Work required – Copy down every line of text in the items below word for word, leaving the pictures out of your answer.
— START OF Provided data —
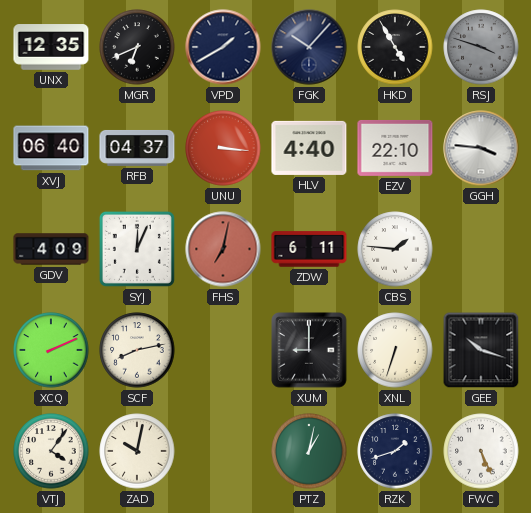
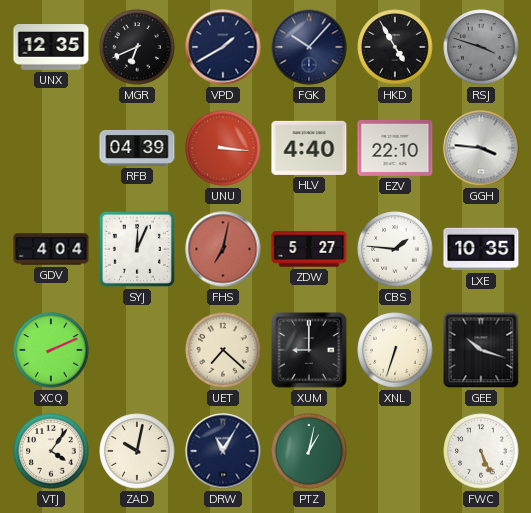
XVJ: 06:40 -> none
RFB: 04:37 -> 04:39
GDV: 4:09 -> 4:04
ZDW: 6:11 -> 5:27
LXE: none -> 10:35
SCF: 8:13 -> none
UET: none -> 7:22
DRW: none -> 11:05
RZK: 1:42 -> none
— END OF Provided data —
Solved exercise –
XVJ: 06:40 -> none
RFB: 04:37 -> 04:39
GDV: 4:09 -> 4:04
ZDW: 6:11 -> 5:27
LXE: none -> 10:35
SCF: 8:13 -> none
UET: none -> 7:22
DRW: none -> 11:05
RZK: 1:42 -> none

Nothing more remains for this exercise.